Exact copy, pictures excluded: reproduce every record below.

───── DATA RECORDS

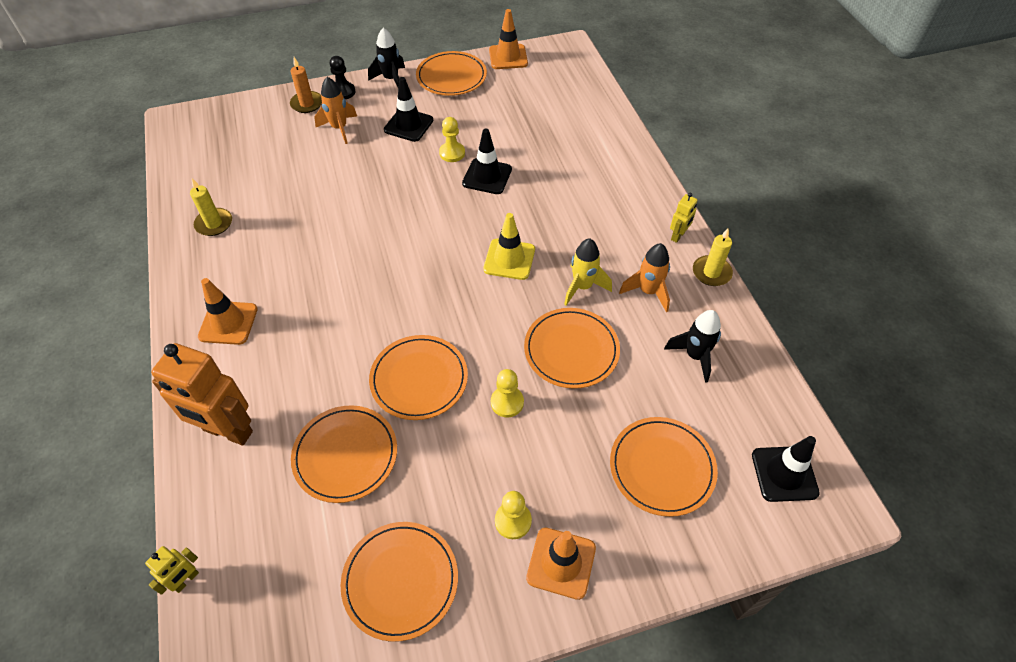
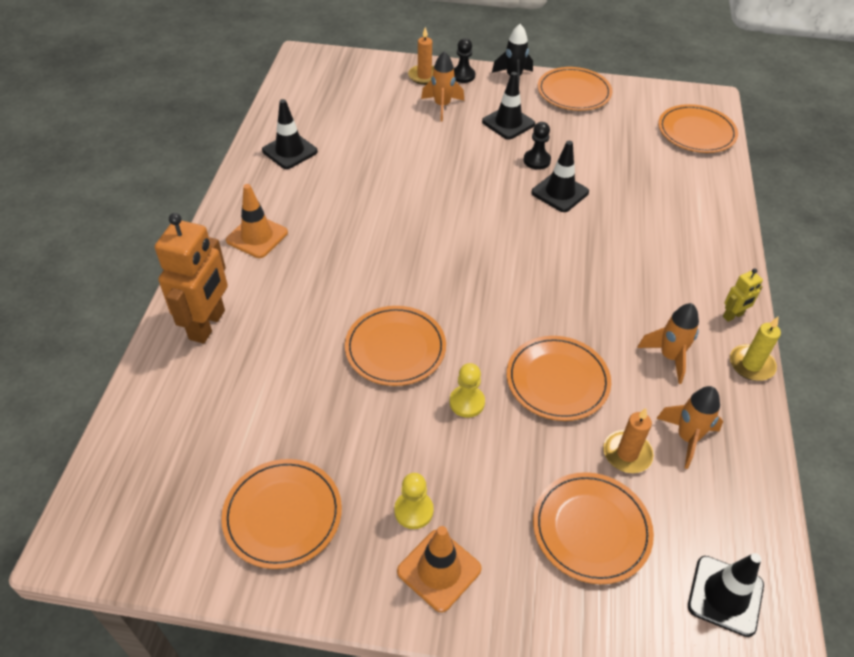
camera: 25 degrees right, 5 degrees down
yellow robot [145,546,199,595] -> none
orange robot [151,343,253,446] -> orange robot turned 120 degrees counterclockwise [155,213,228,343]
yellow candle [190,178,232,236] -> black traffic cone [262,99,318,169]
orange plate [291,405,397,503] -> orange plate moved to [658,104,738,153]
yellow pawn [439,117,465,162] -> black pawn [523,122,551,170]
yellow traffic cone [483,213,535,280] -> none
orange traffic cone [489,9,528,69] -> none
yellow rocket [564,238,612,305] -> none
black rocket [664,310,721,383] -> orange rocket [656,386,723,469]
none -> orange candle [603,408,654,473]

──────────

▶ [ANSWER BOX]
camera: 25 degrees right, 5 degrees down
yellow robot [145,546,199,595] -> none
orange robot [151,343,253,446] -> orange robot turned 120 degrees counterclockwise [155,213,228,343]
yellow candle [190,178,232,236] -> black traffic cone [262,99,318,169]
orange plate [291,405,397,503] -> orange plate moved to [658,104,738,153]
yellow pawn [439,117,465,162] -> black pawn [523,122,551,170]
yellow traffic cone [483,213,535,280] -> none
orange traffic cone [489,9,528,69] -> none
yellow rocket [564,238,612,305] -> none
black rocket [664,310,721,383] -> orange rocket [656,386,723,469]
none -> orange candle [603,408,654,473]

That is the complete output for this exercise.